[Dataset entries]

----------------------------------------

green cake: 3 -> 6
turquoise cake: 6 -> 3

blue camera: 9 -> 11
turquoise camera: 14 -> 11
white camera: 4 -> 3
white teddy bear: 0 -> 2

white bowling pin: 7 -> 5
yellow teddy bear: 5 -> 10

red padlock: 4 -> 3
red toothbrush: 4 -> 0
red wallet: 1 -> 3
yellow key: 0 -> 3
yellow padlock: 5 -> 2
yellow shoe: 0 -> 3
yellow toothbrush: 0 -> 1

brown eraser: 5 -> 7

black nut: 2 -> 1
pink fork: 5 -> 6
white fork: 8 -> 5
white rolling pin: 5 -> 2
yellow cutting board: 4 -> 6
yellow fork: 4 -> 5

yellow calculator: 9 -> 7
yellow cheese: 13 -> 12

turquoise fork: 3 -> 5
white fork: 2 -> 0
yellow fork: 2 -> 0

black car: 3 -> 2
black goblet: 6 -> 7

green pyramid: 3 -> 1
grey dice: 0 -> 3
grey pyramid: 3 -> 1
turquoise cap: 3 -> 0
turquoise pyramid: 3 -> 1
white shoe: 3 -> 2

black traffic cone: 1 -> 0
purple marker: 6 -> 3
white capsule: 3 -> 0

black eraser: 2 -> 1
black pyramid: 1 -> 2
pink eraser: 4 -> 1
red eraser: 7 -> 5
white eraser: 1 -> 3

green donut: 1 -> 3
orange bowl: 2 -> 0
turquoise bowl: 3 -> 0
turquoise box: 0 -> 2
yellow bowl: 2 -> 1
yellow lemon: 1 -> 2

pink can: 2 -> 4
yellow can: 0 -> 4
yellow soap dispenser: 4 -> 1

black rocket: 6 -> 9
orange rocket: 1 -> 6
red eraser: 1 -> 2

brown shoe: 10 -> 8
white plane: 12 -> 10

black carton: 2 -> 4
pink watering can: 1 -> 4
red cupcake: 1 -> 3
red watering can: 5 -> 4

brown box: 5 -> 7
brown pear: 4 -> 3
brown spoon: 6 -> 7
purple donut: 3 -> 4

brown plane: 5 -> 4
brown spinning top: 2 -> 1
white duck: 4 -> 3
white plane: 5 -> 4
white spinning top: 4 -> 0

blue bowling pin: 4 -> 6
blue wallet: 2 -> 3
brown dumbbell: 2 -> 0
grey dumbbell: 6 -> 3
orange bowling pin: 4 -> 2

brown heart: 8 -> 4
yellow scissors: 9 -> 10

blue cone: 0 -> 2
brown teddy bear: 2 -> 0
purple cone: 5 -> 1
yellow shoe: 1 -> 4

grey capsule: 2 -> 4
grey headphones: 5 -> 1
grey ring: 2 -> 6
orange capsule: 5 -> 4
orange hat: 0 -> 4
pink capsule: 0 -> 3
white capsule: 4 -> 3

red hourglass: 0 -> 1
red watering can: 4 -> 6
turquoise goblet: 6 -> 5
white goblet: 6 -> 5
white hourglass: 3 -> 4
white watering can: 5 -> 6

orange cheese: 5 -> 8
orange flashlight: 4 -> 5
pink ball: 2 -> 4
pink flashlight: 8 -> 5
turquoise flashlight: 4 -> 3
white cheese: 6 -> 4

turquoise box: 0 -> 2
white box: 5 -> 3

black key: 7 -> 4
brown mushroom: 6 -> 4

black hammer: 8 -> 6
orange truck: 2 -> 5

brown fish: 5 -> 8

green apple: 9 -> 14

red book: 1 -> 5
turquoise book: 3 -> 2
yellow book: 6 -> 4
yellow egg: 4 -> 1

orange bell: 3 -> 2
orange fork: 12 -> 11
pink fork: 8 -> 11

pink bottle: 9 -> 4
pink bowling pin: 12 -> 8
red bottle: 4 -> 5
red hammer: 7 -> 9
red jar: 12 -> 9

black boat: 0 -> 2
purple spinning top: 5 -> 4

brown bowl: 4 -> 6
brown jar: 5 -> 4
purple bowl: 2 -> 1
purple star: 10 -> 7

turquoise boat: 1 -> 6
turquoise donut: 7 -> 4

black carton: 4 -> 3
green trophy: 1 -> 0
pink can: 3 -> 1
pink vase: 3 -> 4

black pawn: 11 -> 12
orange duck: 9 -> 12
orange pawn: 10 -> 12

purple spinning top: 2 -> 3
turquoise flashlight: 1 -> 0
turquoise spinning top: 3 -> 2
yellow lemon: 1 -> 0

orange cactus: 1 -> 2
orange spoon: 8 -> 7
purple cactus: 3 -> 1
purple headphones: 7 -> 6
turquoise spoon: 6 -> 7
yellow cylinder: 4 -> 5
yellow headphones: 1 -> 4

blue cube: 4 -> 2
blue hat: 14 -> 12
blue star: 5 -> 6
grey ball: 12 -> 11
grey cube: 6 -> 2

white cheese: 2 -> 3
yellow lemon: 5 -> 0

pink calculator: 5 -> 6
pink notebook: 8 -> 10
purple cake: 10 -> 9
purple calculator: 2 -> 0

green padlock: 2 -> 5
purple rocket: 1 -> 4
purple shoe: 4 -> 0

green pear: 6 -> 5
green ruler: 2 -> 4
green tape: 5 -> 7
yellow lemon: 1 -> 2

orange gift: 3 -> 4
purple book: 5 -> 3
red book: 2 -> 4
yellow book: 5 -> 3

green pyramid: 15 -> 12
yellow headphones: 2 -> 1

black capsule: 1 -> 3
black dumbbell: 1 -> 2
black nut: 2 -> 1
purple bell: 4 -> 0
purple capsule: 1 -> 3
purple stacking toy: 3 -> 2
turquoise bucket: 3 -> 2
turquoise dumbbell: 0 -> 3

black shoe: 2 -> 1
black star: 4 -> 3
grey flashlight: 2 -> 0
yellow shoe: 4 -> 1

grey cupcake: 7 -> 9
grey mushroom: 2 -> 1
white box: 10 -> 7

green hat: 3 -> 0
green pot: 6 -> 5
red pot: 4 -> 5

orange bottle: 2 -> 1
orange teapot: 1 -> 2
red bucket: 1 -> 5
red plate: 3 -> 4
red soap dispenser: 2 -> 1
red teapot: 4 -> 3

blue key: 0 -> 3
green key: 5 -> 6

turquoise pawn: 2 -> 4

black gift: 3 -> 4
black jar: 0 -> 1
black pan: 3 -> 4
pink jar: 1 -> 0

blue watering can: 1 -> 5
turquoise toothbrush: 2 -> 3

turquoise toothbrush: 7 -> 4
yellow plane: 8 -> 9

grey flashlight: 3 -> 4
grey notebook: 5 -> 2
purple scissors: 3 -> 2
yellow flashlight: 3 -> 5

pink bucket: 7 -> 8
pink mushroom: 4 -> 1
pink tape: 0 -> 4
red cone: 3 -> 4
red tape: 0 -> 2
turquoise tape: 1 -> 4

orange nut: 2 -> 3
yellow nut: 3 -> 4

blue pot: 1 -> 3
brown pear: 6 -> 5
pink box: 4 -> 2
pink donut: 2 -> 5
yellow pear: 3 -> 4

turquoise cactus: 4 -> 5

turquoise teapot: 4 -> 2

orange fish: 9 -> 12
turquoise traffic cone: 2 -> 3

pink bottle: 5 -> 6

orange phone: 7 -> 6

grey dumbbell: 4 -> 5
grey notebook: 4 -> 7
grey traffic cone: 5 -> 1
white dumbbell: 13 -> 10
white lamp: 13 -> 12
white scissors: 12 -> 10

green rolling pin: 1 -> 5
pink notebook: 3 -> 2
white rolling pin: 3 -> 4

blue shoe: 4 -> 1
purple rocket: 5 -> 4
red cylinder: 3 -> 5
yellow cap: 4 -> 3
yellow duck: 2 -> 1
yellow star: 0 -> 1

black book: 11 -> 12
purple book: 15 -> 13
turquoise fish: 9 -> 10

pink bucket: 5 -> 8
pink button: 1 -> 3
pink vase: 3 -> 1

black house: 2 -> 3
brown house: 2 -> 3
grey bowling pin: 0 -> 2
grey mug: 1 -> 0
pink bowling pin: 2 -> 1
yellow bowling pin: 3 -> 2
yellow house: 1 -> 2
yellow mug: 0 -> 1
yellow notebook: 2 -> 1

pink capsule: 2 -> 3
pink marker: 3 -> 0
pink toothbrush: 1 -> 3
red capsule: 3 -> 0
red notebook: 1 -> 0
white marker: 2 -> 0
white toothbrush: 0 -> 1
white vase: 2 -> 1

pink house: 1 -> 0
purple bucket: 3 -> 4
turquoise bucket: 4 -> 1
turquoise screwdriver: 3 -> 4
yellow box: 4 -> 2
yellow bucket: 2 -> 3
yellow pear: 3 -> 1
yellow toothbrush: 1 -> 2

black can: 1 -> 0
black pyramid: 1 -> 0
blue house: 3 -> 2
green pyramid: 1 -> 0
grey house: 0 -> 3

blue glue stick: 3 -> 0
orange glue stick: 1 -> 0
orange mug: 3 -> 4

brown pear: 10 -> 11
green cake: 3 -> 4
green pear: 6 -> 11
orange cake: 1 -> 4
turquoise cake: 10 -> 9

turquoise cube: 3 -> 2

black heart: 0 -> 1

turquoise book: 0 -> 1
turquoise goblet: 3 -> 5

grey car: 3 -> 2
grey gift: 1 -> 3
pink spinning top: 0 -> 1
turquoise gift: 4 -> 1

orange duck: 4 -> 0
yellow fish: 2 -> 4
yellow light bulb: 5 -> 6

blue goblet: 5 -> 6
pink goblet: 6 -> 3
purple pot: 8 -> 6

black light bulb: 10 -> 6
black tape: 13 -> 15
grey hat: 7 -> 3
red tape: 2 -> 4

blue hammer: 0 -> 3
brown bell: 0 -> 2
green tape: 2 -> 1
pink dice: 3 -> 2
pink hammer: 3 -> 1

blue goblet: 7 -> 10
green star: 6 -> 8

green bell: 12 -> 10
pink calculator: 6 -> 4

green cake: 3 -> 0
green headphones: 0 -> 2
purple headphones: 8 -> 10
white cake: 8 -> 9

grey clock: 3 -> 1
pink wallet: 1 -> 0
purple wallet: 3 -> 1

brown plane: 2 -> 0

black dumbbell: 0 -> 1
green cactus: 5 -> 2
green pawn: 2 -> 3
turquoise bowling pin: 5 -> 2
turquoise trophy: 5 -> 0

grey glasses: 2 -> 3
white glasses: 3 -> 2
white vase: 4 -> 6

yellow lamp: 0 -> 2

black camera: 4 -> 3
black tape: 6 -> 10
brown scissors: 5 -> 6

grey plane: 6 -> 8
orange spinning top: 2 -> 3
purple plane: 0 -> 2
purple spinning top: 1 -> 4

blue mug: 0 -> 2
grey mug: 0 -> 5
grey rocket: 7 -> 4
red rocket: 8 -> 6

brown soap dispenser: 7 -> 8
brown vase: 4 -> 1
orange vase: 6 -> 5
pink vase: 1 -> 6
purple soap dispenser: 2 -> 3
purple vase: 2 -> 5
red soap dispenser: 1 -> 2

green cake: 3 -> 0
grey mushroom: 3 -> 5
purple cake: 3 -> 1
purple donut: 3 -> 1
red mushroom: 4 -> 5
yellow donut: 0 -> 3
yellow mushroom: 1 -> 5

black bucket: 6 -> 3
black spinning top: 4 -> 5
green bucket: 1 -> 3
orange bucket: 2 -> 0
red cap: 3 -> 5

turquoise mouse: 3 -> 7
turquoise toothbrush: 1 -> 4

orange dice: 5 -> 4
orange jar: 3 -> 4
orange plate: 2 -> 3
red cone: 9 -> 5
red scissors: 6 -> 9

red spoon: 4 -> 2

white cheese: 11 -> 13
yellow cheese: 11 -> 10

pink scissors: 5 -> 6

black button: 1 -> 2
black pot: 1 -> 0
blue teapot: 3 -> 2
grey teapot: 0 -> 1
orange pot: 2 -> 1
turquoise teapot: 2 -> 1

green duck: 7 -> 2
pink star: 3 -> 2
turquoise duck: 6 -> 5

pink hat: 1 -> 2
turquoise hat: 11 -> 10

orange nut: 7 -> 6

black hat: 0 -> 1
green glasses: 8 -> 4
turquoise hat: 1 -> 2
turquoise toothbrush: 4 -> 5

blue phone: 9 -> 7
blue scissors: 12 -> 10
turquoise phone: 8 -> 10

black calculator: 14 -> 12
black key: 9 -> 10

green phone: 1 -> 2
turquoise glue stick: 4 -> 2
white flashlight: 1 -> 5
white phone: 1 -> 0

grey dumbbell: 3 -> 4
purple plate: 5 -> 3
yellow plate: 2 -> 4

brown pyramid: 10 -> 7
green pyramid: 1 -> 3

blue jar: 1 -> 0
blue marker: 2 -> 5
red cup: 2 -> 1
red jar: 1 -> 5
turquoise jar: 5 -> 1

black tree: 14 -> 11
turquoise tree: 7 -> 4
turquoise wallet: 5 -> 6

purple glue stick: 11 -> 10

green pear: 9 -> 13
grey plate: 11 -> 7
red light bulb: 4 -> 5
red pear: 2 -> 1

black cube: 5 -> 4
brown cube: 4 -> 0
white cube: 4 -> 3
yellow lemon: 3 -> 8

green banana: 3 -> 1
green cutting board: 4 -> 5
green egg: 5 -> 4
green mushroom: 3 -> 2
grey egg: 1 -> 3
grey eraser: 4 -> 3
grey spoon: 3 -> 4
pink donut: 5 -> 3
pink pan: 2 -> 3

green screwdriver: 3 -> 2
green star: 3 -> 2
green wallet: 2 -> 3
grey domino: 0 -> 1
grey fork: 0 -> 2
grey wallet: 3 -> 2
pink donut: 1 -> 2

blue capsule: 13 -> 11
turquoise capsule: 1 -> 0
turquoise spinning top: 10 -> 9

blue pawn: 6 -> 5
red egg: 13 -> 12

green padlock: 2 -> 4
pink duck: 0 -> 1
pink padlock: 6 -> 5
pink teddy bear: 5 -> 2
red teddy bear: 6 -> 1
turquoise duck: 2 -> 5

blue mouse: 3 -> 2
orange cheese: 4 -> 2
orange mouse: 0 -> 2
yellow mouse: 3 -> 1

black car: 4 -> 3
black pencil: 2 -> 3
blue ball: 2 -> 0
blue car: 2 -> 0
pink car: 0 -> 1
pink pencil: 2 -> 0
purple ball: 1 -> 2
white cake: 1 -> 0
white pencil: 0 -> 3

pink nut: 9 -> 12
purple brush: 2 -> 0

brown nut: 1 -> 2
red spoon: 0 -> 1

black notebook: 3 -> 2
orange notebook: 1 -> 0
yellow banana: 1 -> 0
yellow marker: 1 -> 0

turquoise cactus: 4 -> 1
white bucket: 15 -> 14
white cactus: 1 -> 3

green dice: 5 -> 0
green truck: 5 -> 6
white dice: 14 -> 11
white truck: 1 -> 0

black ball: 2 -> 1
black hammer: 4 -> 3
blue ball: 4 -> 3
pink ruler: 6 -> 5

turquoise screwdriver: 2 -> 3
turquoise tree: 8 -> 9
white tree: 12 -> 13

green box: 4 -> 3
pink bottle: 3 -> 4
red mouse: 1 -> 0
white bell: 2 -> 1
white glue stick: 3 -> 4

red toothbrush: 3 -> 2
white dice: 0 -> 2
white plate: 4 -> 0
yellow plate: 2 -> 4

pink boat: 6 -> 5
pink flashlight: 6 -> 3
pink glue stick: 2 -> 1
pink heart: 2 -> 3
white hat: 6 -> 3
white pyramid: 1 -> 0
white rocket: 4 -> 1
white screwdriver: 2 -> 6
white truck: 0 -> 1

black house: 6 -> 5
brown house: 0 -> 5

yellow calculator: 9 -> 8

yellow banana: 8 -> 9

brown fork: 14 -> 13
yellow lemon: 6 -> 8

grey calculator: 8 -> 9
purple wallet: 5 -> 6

----------------------------------------

# Exercise description
Print only these lines, please. They run from the start of the entries above to the line containing "yellow cutting board: 4 -> 6", both ends included, and must match exactly.

# Response area
green cake: 3 -> 6
turquoise cake: 6 -> 3

blue camera: 9 -> 11
turquoise camera: 14 -> 11
white camera: 4 -> 3
white teddy bear: 0 -> 2

white bowling pin: 7 -> 5
yellow teddy bear: 5 -> 10

red padlock: 4 -> 3
red toothbrush: 4 -> 0
red wallet: 1 -> 3
yellow key: 0 -> 3
yellow padlock: 5 -> 2
yellow shoe: 0 -> 3
yellow toothbrush: 0 -> 1

brown eraser: 5 -> 7

black nut: 2 -> 1
pink fork: 5 -> 6
white fork: 8 -> 5
white rolling pin: 5 -> 2
yellow cutting board: 4 -> 6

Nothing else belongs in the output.